▽
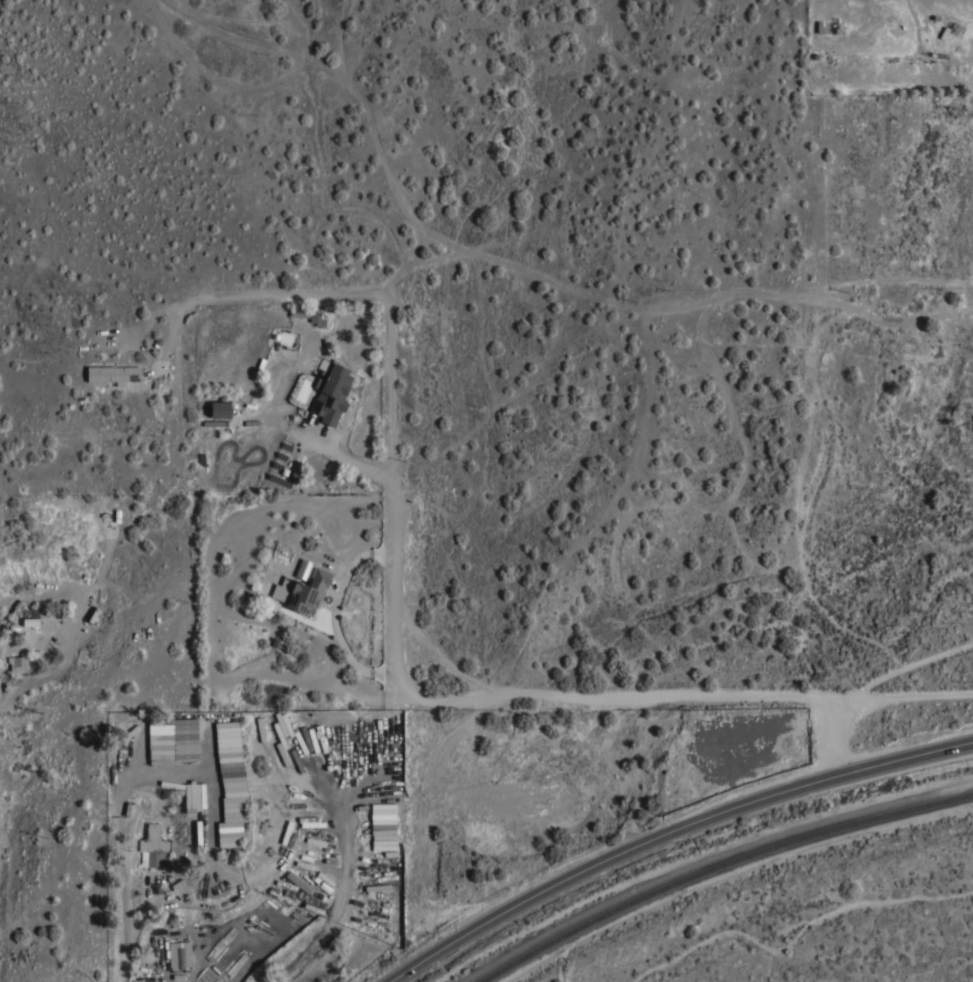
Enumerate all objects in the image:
road: (354, 292)
road: (218, 298)
road: (671, 309)
building: (304, 312)
building: (113, 374)
building: (331, 393)
building: (220, 409)
road: (743, 445)
road: (352, 462)
road: (395, 484)
road: (801, 555)
building: (302, 570)
building: (302, 591)
road: (335, 611)
building: (31, 622)
road: (439, 659)
building: (18, 662)
road: (909, 668)
road: (54, 675)
road: (675, 696)
building: (184, 731)
building: (182, 759)
building: (383, 827)
road: (666, 829)
building: (155, 846)
railway: (720, 868)
building: (181, 888)
road: (122, 954)
building: (180, 954)

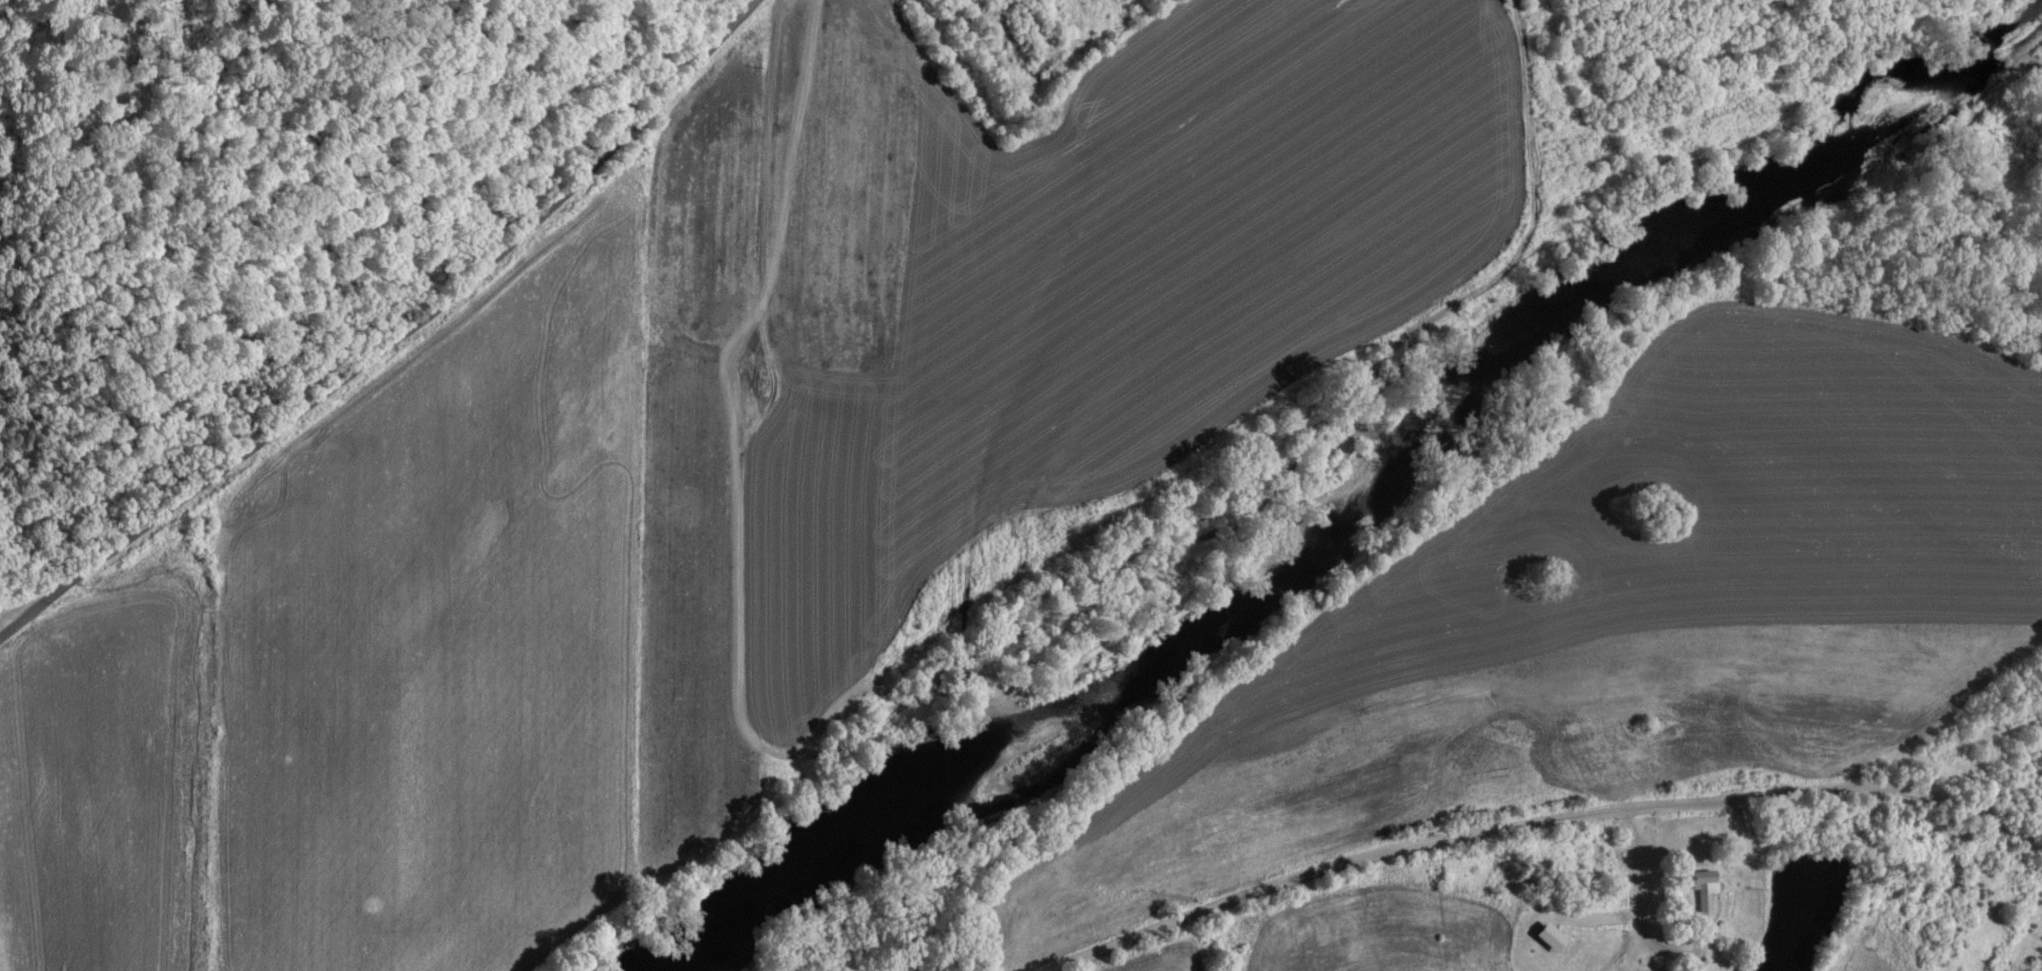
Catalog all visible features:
road: (391, 333)
crop: (719, 474)
river: (1354, 481)
crop: (1638, 697)
road: (1545, 822)
building: (1700, 892)
road: (1650, 915)
building: (1544, 938)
△
■ **WRITTEN TASK**: Exactly reproduce the lines of the data above that run from the line containing "Catalog all visible" through the final one.

■ **TASK RESPONSE**:
Catalog all visible features:
road: (391, 333)
crop: (719, 474)
river: (1354, 481)
crop: (1638, 697)
road: (1545, 822)
building: (1700, 892)
road: (1650, 915)
building: (1544, 938)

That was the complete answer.